Material for this task -
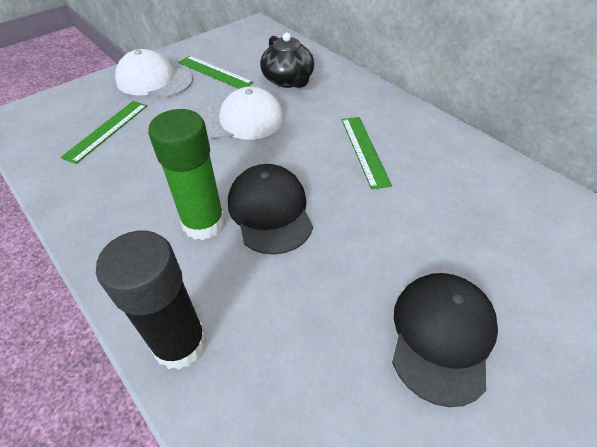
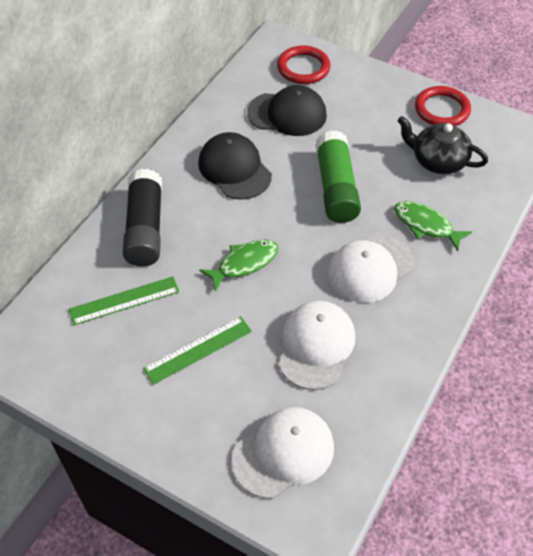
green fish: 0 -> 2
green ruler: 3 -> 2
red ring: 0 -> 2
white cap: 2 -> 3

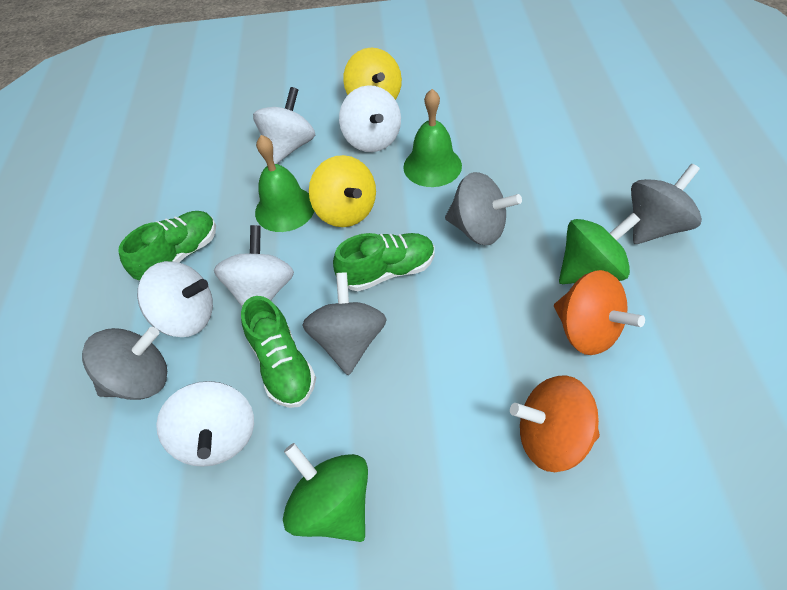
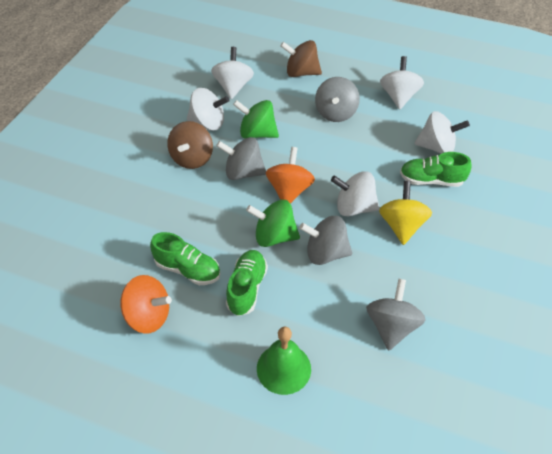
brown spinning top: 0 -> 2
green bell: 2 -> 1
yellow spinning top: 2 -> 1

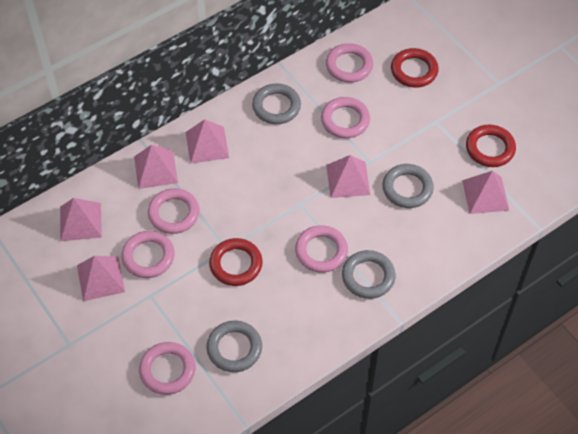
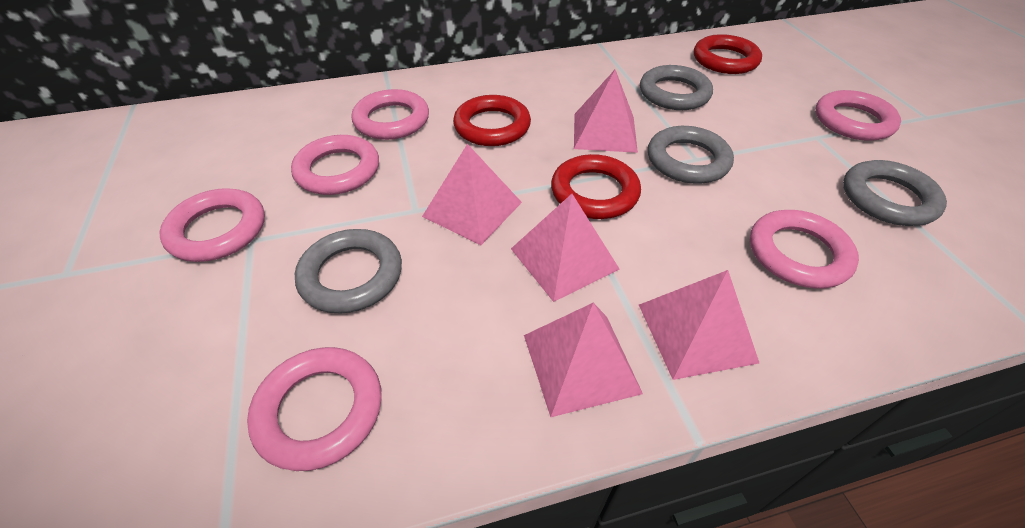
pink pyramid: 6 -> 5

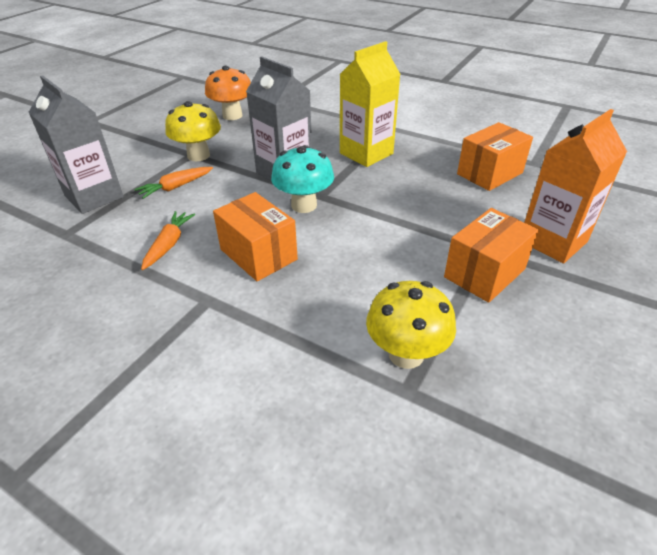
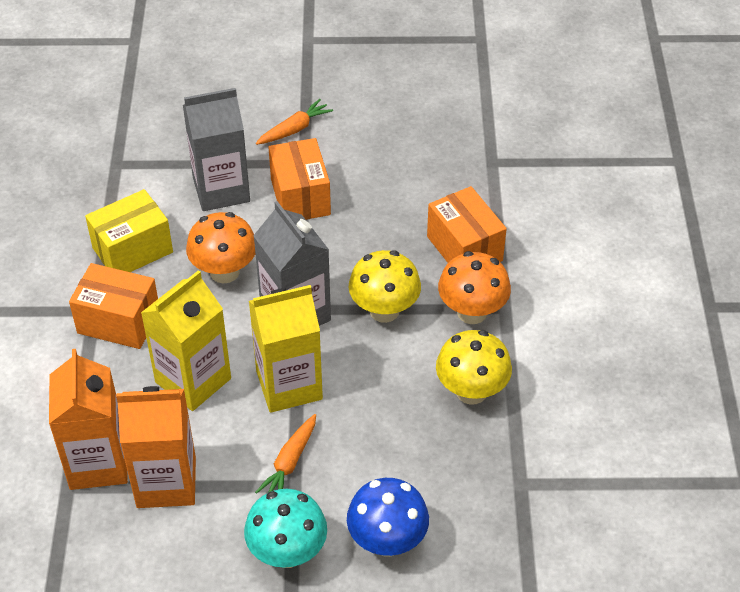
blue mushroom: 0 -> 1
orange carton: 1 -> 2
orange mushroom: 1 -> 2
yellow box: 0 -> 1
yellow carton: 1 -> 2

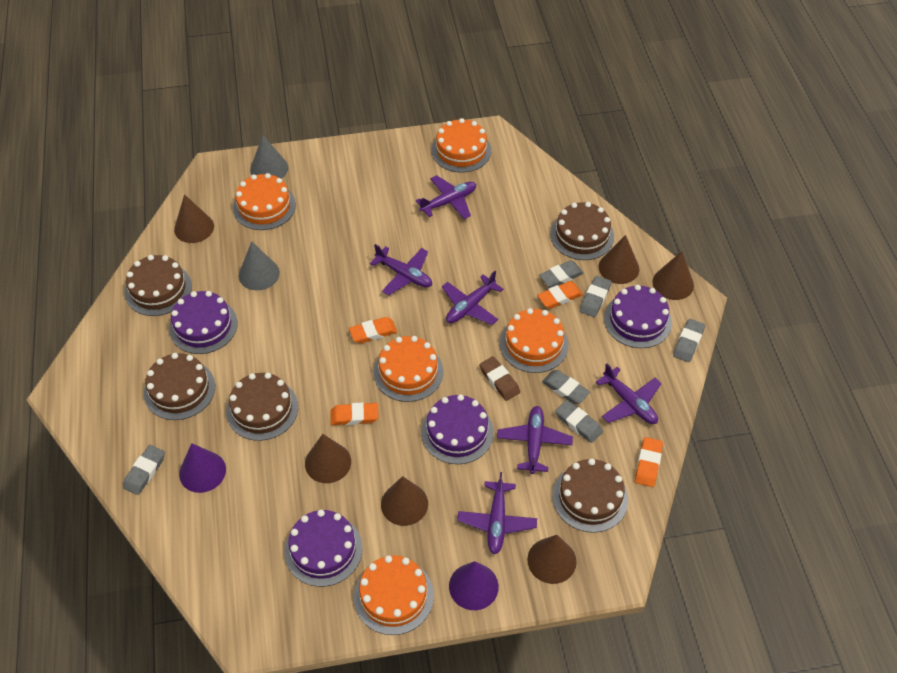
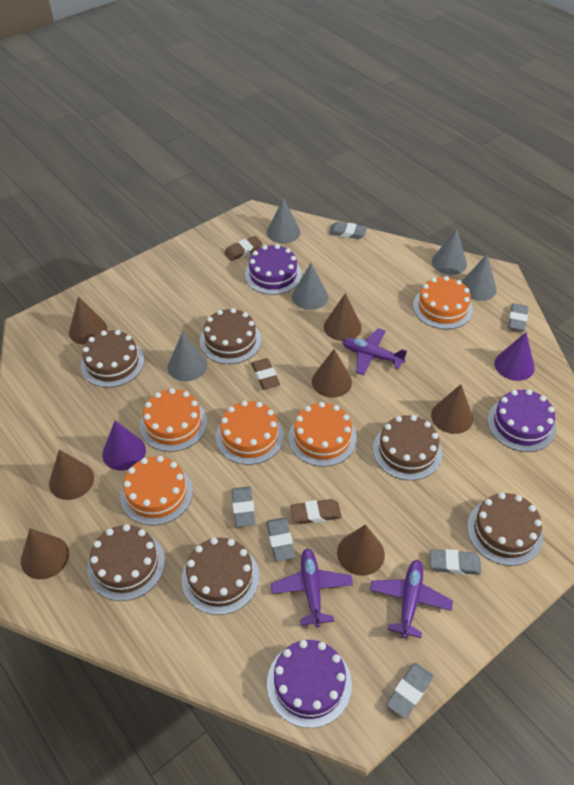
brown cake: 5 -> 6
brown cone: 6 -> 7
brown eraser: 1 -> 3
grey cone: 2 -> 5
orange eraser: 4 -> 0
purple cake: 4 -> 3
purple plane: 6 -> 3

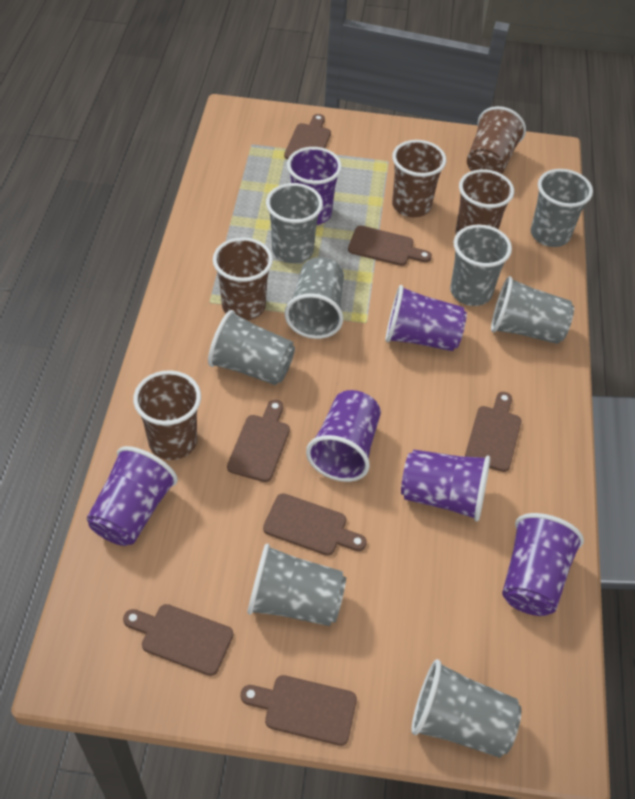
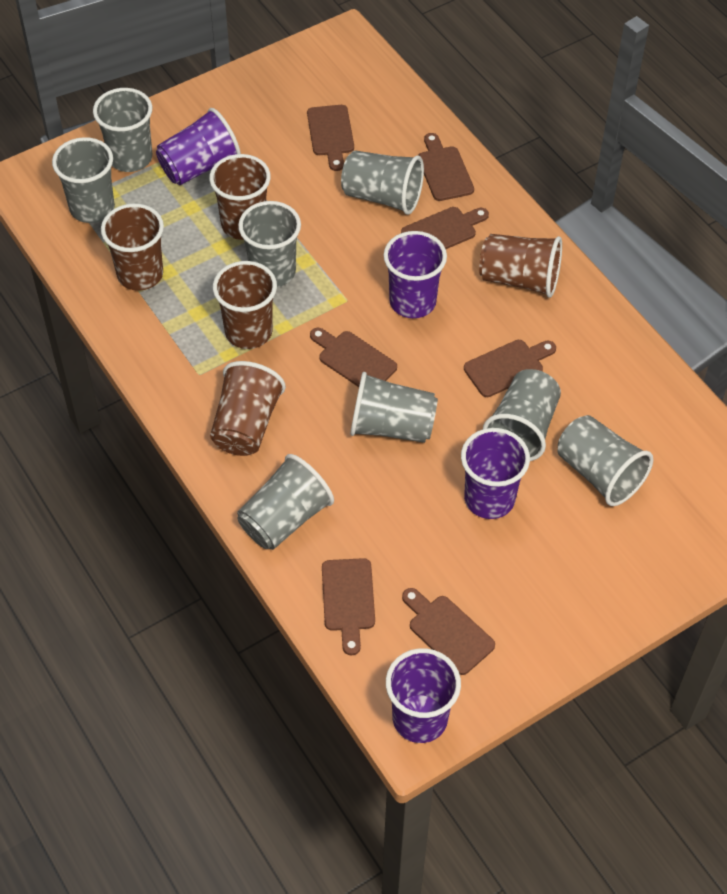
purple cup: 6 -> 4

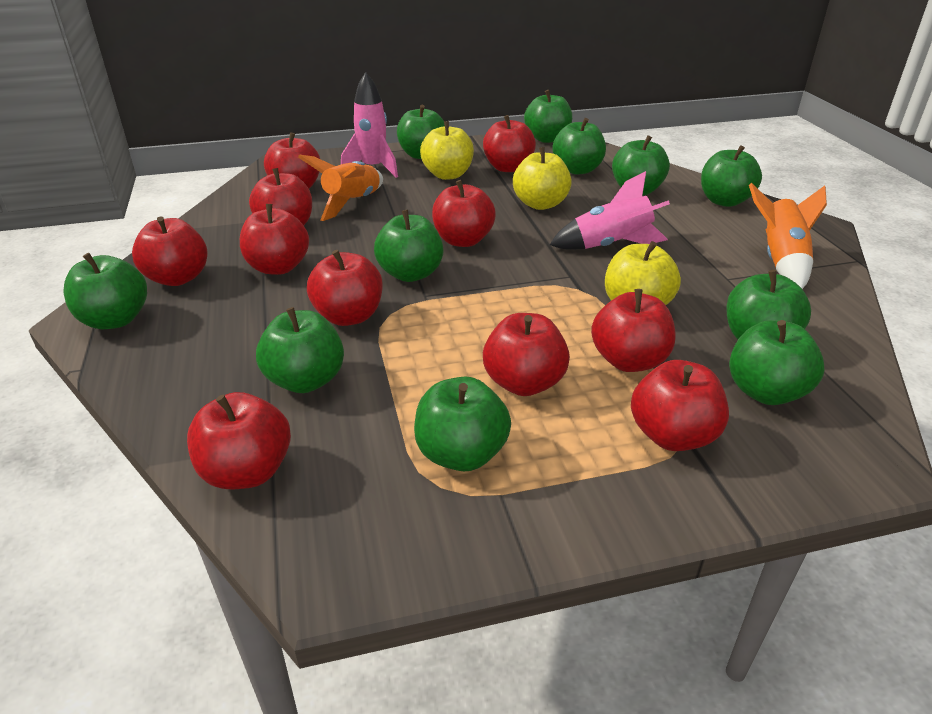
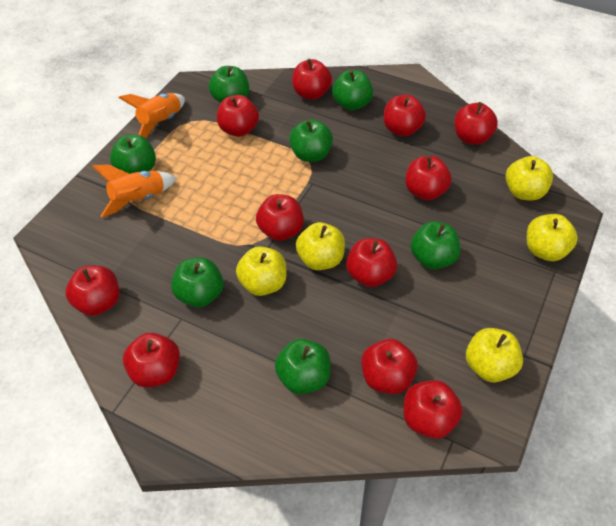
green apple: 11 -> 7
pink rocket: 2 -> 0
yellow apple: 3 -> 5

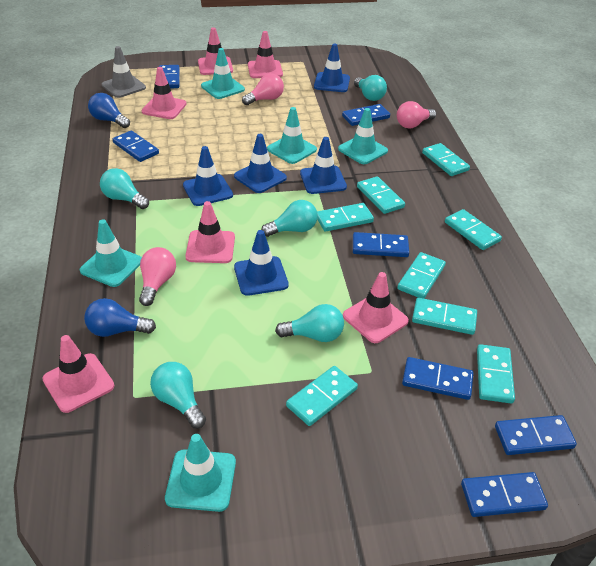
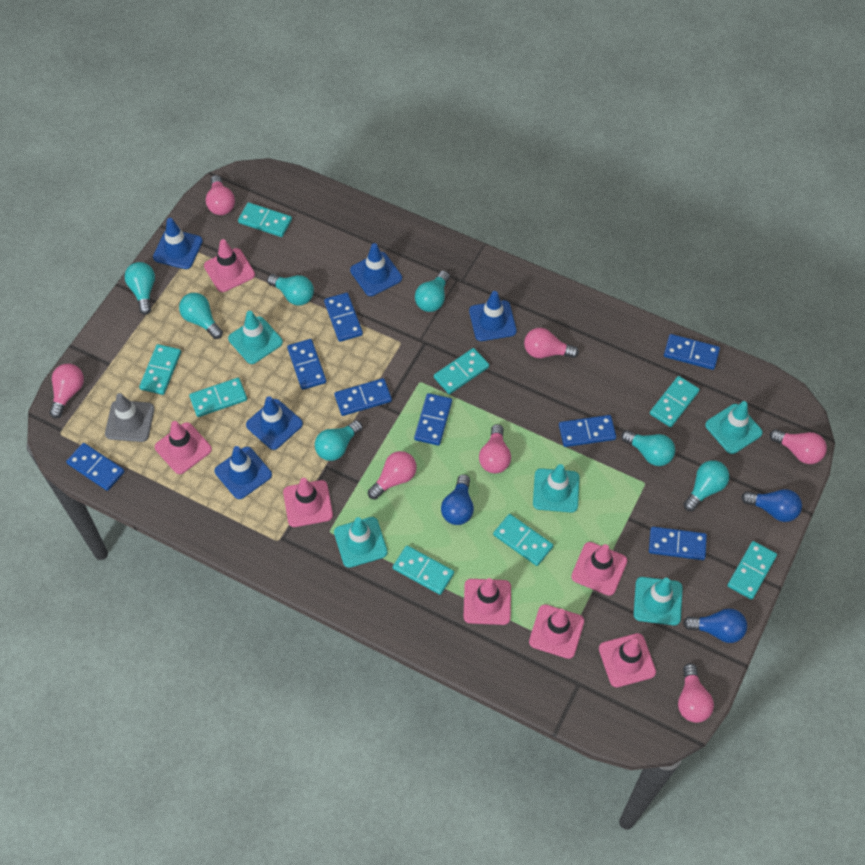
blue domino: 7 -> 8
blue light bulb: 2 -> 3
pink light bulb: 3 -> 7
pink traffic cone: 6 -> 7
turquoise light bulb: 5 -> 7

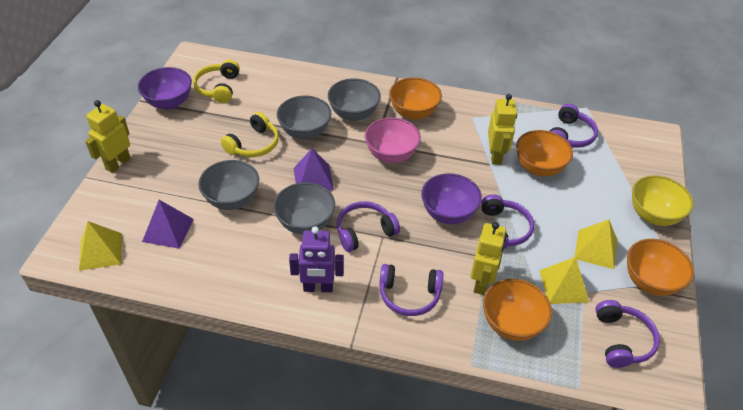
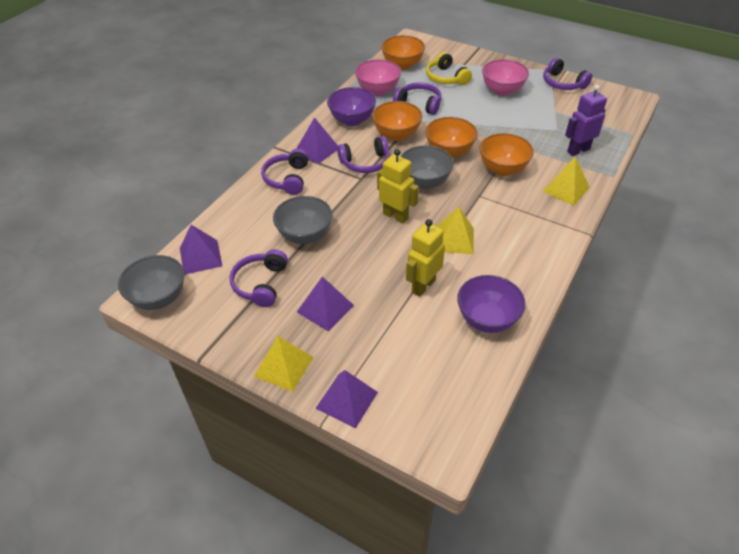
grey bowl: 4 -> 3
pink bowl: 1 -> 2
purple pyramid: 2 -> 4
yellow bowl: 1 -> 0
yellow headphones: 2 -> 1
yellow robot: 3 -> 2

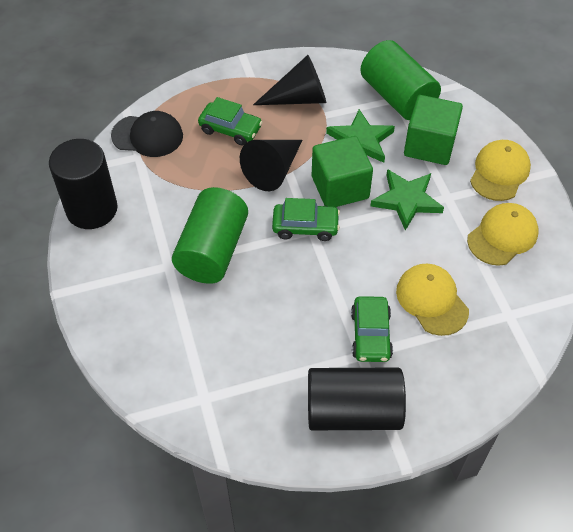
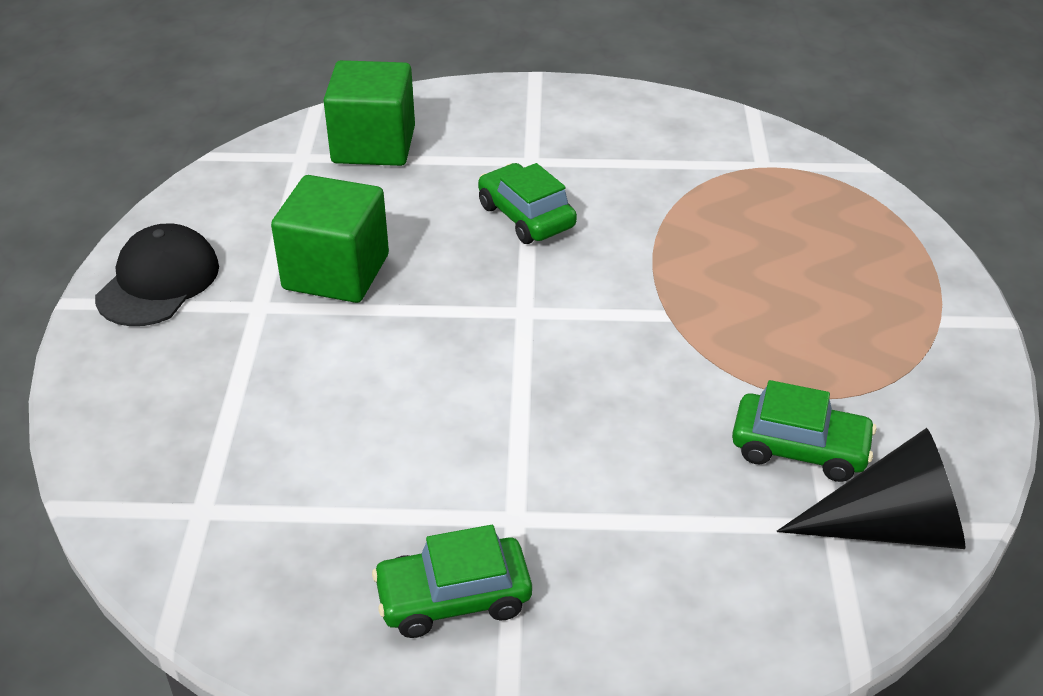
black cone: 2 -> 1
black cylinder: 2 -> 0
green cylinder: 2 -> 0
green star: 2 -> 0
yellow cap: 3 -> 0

What you will do -
Please write out, exactly, every line from the line with "brown cake: 5 -> 6" through the final line of the data above, leaving out pictures.

Answer -
brown cake: 5 -> 6
brown cone: 6 -> 7
brown eraser: 1 -> 3
grey cone: 2 -> 5
orange eraser: 4 -> 0
purple cake: 4 -> 3
purple plane: 6 -> 3

purple cup: 6 -> 4

green apple: 11 -> 7
pink rocket: 2 -> 0
yellow apple: 3 -> 5

blue domino: 7 -> 8
blue light bulb: 2 -> 3
pink light bulb: 3 -> 7
pink traffic cone: 6 -> 7
turquoise light bulb: 5 -> 7

grey bowl: 4 -> 3
pink bowl: 1 -> 2
purple pyramid: 2 -> 4
yellow bowl: 1 -> 0
yellow headphones: 2 -> 1
yellow robot: 3 -> 2

black cone: 2 -> 1
black cylinder: 2 -> 0
green cylinder: 2 -> 0
green star: 2 -> 0
yellow cap: 3 -> 0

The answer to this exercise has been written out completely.